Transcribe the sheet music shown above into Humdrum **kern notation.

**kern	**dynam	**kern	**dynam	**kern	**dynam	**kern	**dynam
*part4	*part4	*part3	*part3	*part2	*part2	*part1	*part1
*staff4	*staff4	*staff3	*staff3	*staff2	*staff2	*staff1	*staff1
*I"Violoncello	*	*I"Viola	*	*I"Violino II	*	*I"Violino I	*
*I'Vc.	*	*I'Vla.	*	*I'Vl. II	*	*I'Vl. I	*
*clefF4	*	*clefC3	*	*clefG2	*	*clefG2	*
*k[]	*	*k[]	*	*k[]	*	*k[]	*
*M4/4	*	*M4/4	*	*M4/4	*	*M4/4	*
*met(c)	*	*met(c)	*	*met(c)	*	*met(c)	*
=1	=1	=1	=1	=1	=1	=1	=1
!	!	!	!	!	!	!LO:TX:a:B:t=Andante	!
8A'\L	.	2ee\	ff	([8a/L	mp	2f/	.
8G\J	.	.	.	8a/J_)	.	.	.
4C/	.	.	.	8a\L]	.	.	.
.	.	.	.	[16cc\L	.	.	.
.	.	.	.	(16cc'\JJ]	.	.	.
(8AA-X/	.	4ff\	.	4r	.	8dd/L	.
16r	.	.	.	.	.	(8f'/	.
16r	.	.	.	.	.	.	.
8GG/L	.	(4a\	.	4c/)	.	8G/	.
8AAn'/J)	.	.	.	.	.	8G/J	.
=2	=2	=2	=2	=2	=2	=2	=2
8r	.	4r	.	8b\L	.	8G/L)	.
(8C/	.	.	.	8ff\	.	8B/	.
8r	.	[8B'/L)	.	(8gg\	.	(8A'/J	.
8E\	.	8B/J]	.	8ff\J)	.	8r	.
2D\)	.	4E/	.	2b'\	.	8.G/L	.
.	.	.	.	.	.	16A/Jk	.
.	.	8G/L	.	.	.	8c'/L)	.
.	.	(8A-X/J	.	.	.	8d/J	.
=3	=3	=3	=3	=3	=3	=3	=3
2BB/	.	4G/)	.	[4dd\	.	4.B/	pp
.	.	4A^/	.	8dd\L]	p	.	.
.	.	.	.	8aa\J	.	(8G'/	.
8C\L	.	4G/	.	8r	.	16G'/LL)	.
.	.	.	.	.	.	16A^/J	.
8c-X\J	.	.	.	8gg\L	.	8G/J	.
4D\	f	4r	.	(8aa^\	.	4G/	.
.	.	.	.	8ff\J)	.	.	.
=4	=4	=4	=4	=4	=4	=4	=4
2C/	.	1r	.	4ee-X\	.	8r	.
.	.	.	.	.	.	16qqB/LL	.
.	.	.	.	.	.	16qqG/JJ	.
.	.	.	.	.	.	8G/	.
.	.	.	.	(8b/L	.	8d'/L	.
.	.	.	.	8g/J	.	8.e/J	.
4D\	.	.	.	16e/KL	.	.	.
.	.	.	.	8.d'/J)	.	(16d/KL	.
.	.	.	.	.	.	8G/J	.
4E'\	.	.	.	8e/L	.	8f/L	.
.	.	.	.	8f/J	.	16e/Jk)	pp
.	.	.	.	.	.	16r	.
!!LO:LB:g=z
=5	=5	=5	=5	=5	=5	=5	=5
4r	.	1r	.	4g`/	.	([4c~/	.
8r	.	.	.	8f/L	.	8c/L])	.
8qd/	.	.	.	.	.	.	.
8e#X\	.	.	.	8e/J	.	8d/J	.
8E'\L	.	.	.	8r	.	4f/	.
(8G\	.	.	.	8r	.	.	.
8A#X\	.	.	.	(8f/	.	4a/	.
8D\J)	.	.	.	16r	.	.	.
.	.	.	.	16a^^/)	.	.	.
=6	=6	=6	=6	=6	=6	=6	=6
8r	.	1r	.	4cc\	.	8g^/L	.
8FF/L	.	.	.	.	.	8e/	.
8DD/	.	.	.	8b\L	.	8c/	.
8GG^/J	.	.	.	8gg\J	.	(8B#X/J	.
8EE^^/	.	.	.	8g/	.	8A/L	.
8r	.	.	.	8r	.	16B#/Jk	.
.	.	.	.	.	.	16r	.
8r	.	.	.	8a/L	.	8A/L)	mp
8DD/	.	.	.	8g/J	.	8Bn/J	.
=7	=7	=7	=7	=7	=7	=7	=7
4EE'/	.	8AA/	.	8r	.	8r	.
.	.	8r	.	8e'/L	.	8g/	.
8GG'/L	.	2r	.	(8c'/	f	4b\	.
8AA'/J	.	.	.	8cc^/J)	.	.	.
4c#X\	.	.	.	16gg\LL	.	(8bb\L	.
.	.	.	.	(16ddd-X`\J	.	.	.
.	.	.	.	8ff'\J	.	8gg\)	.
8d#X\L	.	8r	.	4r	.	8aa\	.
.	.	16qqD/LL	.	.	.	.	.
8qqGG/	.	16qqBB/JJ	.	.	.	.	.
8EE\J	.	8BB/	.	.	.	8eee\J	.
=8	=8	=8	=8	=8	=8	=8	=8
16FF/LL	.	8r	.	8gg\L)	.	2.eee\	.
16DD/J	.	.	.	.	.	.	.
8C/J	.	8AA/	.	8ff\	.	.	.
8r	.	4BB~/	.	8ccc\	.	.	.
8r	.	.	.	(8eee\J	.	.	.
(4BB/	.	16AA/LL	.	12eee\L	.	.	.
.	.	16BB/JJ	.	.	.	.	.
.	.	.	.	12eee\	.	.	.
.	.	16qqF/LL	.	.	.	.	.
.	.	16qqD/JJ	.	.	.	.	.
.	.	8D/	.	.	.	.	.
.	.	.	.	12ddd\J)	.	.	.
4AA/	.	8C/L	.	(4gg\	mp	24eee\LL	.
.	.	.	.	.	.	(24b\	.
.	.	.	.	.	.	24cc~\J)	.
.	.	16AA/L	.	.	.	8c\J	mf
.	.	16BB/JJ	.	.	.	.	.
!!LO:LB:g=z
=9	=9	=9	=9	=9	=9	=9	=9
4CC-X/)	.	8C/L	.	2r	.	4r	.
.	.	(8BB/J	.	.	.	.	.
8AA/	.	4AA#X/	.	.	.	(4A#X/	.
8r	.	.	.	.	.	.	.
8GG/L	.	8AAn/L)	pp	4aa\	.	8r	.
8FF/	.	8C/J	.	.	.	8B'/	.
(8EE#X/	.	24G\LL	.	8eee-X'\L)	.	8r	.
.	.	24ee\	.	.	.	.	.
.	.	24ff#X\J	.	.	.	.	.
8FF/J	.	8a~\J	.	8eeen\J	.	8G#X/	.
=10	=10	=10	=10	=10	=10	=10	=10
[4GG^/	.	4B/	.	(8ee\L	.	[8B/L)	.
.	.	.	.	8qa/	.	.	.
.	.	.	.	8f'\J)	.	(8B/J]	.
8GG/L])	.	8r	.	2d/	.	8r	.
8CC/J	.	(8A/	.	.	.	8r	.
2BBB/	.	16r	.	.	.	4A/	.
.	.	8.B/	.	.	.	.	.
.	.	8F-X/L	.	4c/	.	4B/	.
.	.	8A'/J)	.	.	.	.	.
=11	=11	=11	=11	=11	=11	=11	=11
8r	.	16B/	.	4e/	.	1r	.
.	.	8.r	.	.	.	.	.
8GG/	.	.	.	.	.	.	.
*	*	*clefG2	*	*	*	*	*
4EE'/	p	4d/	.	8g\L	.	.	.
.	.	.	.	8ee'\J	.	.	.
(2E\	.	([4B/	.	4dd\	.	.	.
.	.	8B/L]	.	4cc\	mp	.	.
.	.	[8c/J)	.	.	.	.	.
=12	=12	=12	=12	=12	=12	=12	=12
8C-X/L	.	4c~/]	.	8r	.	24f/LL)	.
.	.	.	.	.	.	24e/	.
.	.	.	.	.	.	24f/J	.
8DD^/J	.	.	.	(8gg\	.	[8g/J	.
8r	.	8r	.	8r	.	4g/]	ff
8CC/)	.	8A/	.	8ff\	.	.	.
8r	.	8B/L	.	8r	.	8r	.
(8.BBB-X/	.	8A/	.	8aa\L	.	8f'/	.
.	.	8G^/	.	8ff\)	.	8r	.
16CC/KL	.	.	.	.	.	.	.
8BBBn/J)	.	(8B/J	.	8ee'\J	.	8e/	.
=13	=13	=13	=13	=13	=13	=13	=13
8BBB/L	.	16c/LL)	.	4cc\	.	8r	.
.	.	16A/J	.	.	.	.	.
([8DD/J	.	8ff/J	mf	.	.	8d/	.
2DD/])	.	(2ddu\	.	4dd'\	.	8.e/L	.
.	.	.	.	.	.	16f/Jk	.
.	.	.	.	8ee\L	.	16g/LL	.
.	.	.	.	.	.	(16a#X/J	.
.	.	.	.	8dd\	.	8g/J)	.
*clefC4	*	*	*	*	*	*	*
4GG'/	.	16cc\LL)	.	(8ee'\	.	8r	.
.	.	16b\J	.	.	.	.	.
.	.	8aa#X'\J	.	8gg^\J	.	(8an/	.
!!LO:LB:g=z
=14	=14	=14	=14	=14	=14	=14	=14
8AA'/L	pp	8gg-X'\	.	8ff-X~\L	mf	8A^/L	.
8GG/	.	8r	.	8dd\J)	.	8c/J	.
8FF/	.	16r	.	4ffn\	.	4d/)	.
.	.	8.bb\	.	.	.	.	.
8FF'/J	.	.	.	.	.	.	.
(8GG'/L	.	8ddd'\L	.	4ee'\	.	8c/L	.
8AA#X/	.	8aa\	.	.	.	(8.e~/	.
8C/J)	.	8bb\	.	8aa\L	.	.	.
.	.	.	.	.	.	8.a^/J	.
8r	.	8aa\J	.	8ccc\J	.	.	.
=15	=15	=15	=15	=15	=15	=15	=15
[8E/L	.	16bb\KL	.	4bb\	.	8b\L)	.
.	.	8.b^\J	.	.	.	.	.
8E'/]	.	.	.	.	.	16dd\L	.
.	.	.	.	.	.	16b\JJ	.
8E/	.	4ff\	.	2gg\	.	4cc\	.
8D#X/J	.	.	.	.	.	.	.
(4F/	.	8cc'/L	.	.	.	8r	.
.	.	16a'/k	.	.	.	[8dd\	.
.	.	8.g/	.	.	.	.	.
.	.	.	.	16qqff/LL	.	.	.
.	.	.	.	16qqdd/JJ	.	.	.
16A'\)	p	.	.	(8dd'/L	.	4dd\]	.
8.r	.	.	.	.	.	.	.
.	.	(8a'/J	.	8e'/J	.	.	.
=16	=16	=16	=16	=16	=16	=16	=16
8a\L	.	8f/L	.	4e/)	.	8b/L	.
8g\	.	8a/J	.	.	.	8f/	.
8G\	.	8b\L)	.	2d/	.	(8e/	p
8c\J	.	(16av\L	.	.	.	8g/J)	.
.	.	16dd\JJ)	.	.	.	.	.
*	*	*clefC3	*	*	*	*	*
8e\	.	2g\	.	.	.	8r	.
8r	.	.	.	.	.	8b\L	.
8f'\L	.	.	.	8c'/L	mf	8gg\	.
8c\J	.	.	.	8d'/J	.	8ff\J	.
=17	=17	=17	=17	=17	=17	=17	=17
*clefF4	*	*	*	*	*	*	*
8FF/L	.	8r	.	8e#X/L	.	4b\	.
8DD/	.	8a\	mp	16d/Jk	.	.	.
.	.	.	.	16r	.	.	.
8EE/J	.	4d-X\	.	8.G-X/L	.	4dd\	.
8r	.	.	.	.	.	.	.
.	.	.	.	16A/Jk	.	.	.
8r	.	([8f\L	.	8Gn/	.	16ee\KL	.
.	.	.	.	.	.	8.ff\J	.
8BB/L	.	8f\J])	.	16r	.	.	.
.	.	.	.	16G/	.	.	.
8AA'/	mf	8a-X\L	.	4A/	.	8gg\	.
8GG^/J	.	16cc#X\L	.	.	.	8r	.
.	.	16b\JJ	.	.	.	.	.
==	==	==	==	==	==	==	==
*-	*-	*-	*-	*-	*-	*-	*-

## TO DO
Pull out every line in the records above that contains the string "kern", treating uppercase and lowercase letters as different.

## WRITTEN SOLUTION
Transcribe the sheet music shown above into Humdrum **kern notation.
**kern	**dynam	**kern	**dynam	**kern	**dynam	**kern	**dynam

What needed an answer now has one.